**EXERCISE:** Switch "centreline" to "centerline" in the stretch from the start of the items through the line containing "road 4 (unclassified): [(0,358),(144,311)]", and give those lines again with nothing else changed.

· · · · · · ·

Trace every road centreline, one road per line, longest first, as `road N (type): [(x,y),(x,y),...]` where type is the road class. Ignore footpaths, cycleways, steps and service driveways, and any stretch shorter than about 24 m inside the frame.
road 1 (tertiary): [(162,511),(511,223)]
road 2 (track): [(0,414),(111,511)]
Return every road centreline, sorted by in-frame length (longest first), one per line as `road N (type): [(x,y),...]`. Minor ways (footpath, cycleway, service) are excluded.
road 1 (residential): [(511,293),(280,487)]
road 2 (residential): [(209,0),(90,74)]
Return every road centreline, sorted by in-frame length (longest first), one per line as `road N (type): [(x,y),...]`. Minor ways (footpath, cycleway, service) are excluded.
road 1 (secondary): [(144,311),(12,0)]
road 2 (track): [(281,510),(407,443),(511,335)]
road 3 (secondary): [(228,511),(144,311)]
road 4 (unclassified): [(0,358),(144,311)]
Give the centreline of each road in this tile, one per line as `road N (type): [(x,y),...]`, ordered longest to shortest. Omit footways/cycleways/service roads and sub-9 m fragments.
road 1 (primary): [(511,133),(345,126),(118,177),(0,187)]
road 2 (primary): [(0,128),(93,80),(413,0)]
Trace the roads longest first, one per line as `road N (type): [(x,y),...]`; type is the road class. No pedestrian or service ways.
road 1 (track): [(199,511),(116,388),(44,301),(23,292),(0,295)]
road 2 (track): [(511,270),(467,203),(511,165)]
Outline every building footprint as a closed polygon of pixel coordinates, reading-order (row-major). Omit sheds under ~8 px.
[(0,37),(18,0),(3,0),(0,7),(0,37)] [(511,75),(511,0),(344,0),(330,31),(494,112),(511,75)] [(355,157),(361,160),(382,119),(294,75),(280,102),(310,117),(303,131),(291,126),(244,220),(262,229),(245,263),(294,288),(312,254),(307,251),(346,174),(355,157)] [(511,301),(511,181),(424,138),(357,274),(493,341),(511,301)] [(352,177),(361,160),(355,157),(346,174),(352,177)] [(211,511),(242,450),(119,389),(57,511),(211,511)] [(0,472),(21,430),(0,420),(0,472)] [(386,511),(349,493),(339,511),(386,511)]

· · · · · · ·

**COMPLETED TASK:**
Trace every road centerline, one road per line, longest first, as `road N (type): [(x,y),(x,y),...]` where type is the road class. Ignore footpaths, cycleways, steps and service driveways, and any stretch shorter than about 24 m inside the frame.
road 1 (tertiary): [(162,511),(511,223)]
road 2 (track): [(0,414),(111,511)]
Return every road centerline, sorted by in-frame length (longest first), one per line as `road N (type): [(x,y),...]`. Minor ways (footpath, cycleway, service) are excluded.
road 1 (residential): [(511,293),(280,487)]
road 2 (residential): [(209,0),(90,74)]
Return every road centerline, sorted by in-frame length (longest first), one per line as `road N (type): [(x,y),...]`. Minor ways (footpath, cycleway, service) are excluded.
road 1 (secondary): [(144,311),(12,0)]
road 2 (track): [(281,510),(407,443),(511,335)]
road 3 (secondary): [(228,511),(144,311)]
road 4 (unclassified): [(0,358),(144,311)]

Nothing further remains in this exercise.